▶ What to produce
Look through the records below and collect all lines that hold the string "notepad".

▶ Records for the exercise
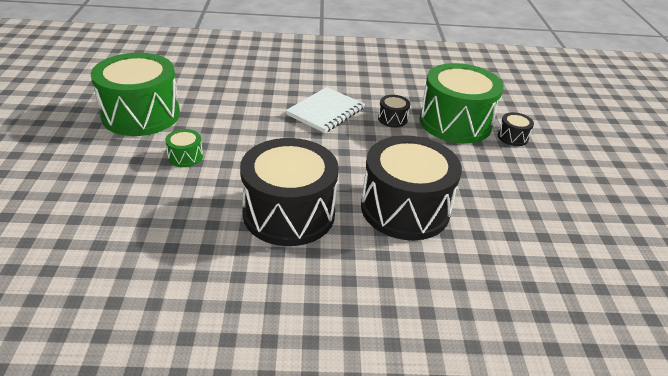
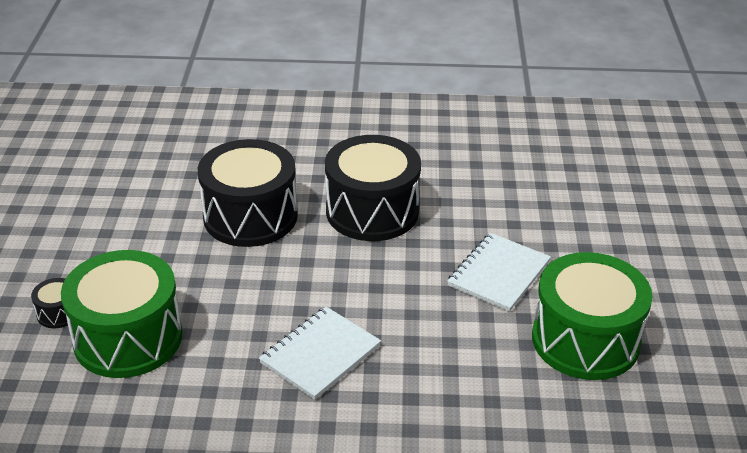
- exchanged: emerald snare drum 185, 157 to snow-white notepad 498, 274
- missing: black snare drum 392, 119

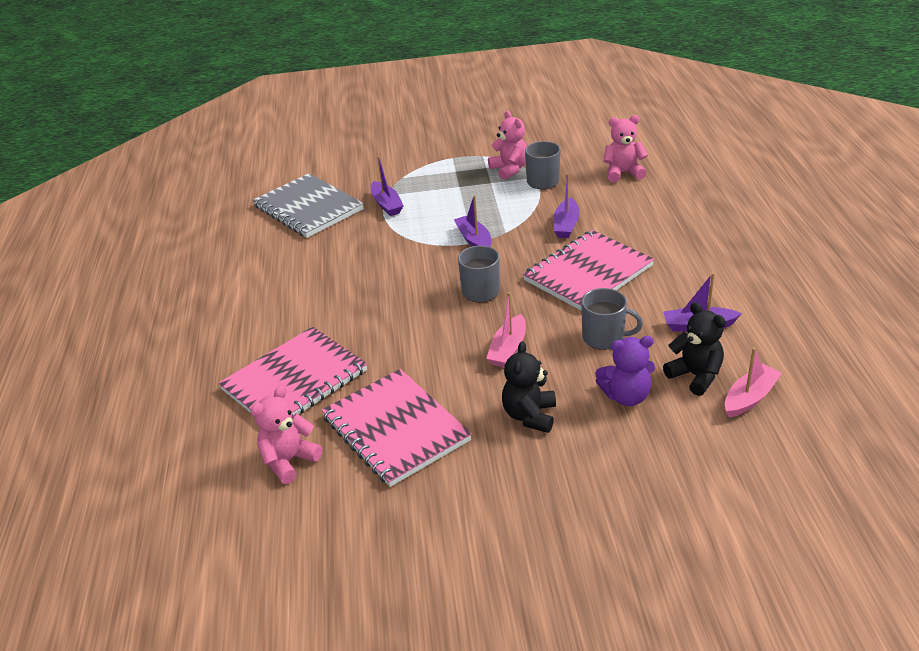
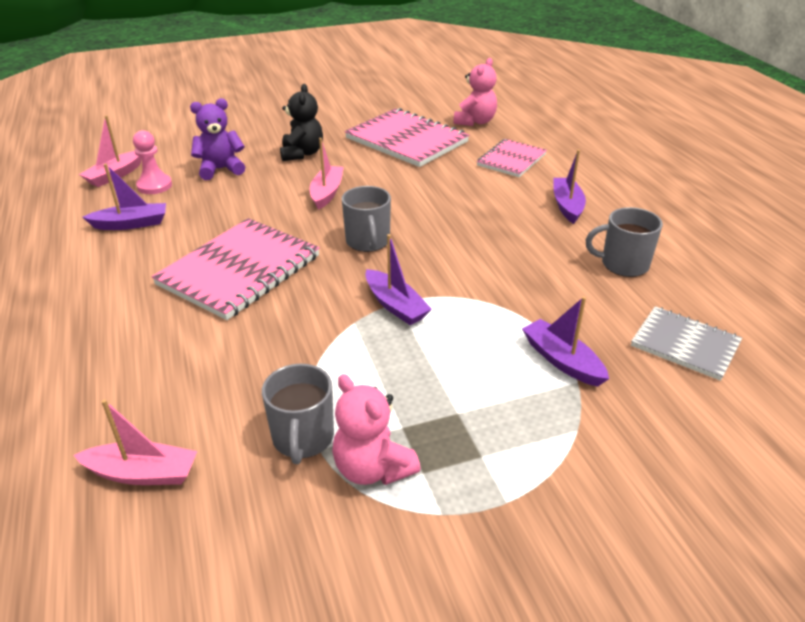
- size: pink notepad 295, 380 = 511, 160 x0.59
- size: gray notepad 308, 208 = 685, 344 x0.59
- relocated: purple toy boat 566, 225 to 567, 206
- relocated: gray tea mug 604, 338 to 623, 264
- exchanged: pink teddy 623, 173 to pink toy boat 143, 473
- exchanged: black teddy 695, 376 to pink game pawn 154, 186

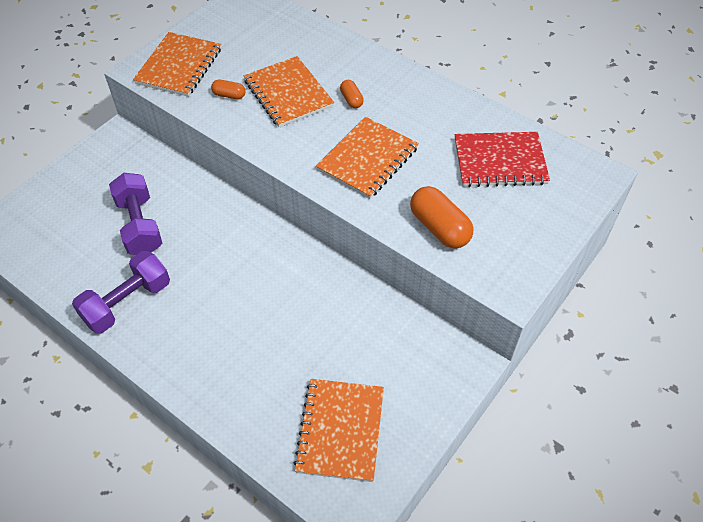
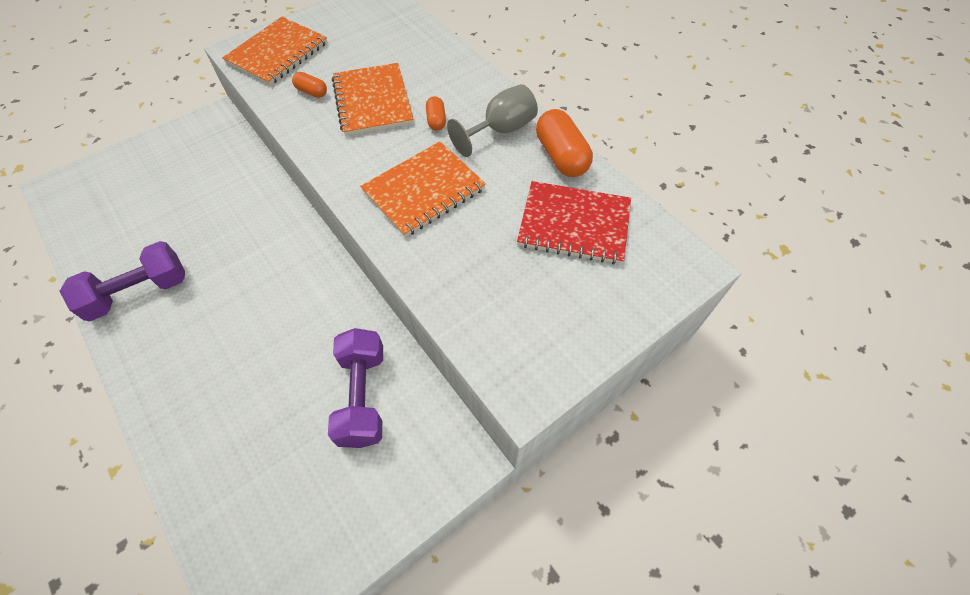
- relocated: purple hand weight 139, 225 to 362, 396
- missing: orange-coloured notepad 340, 430
- relocated: orange-coloured capsule 439, 227 to 561, 156
- appeared: gray goblet 501, 130

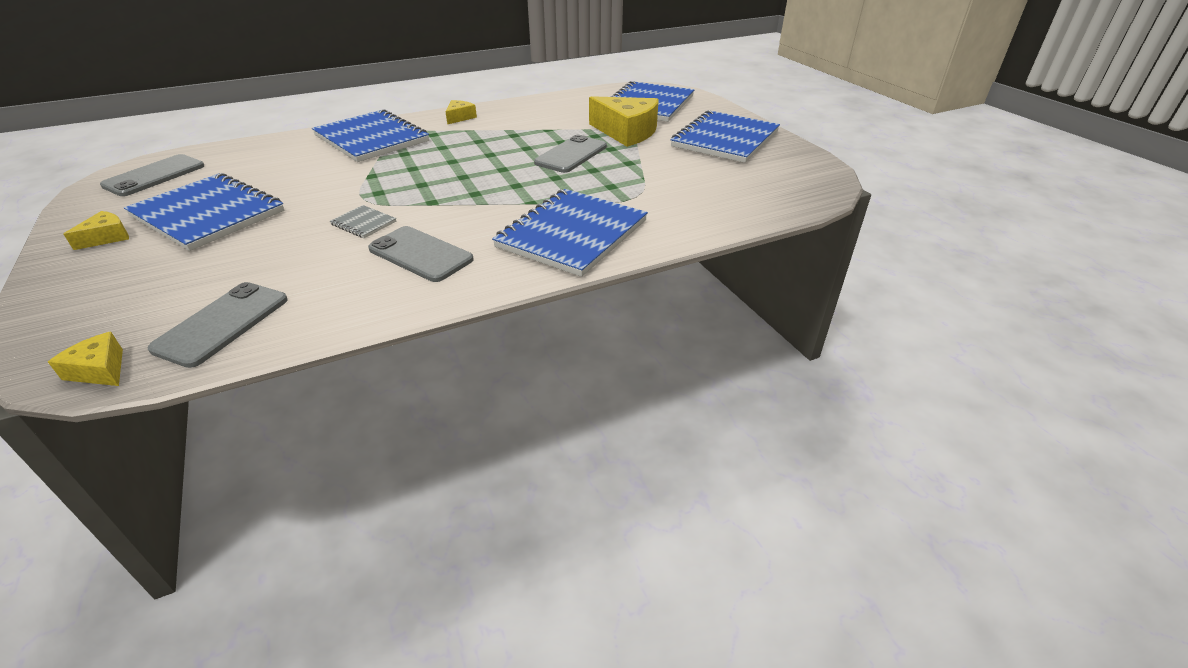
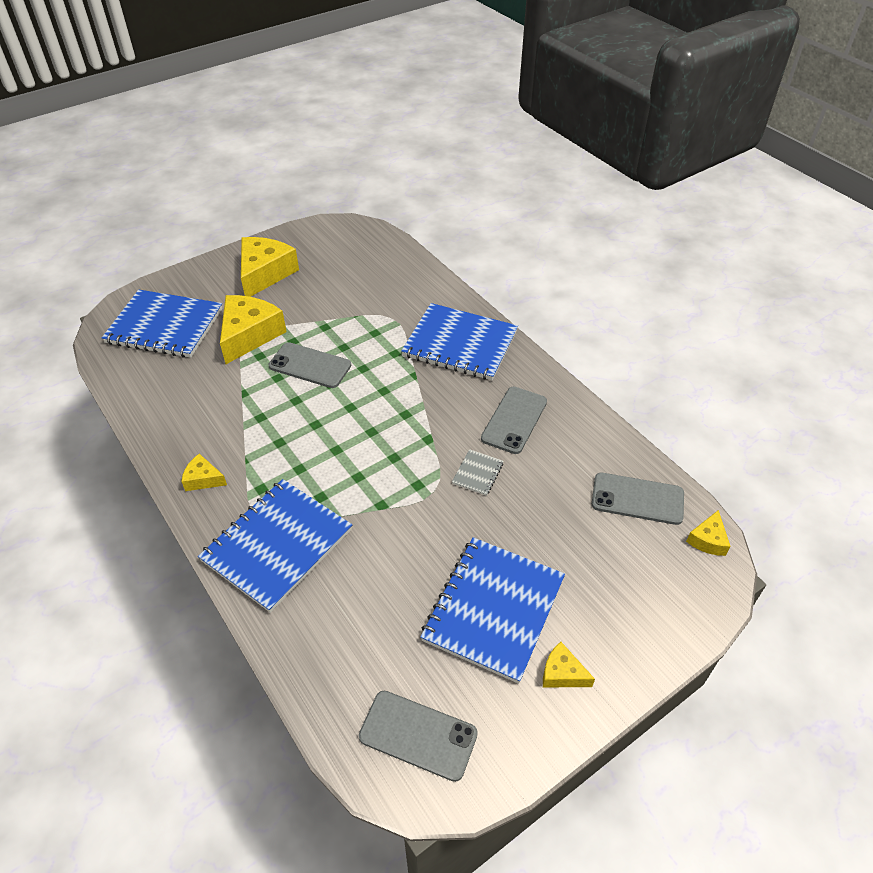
- exchanged: cobalt notepad 725, 139 to bright yellow cheese wedge 265, 273

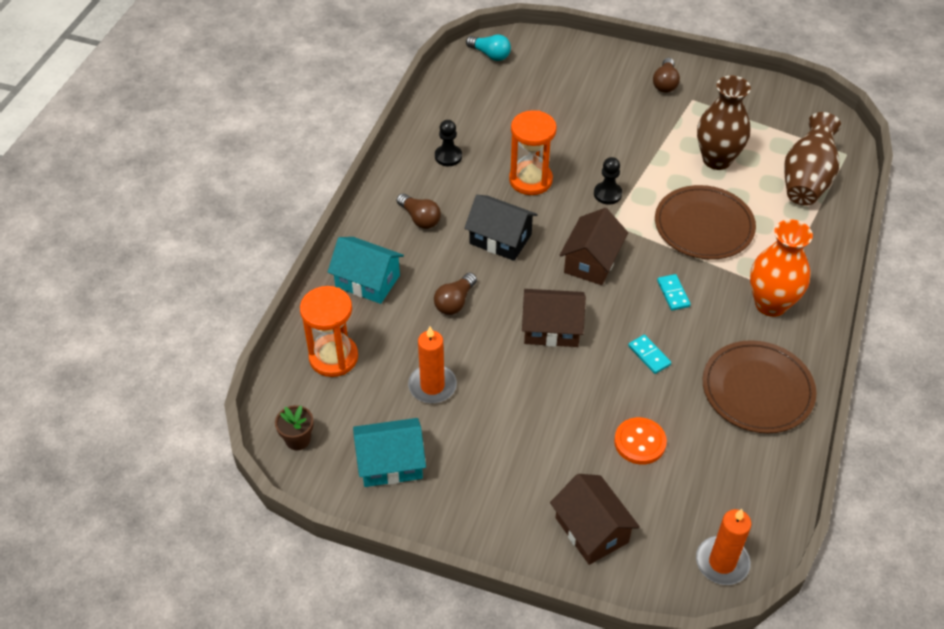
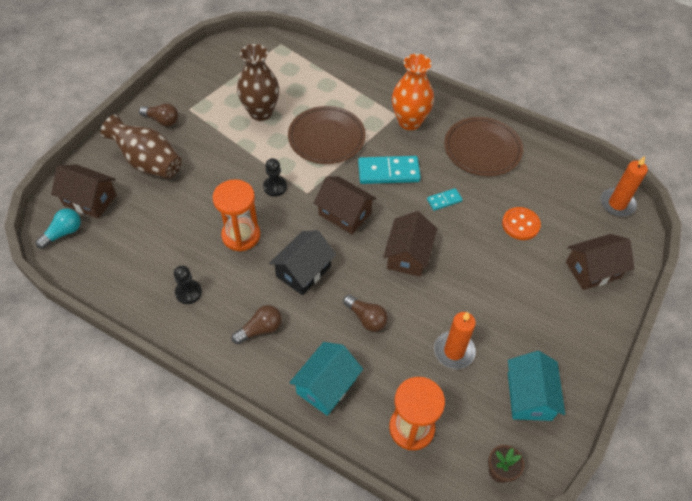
- size: turquoise domino piece 673, 293 = 388, 172 x1.91
- relocated: russet flower vase 806, 180 to 148, 162
- appeared: russet toy house 90, 200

▶ Worked solution
- exchanged: emerald snare drum 185, 157 to snow-white notepad 498, 274
- size: pink notepad 295, 380 = 511, 160 x0.59
- size: gray notepad 308, 208 = 685, 344 x0.59
- missing: orange-coloured notepad 340, 430
- exchanged: cobalt notepad 725, 139 to bright yellow cheese wedge 265, 273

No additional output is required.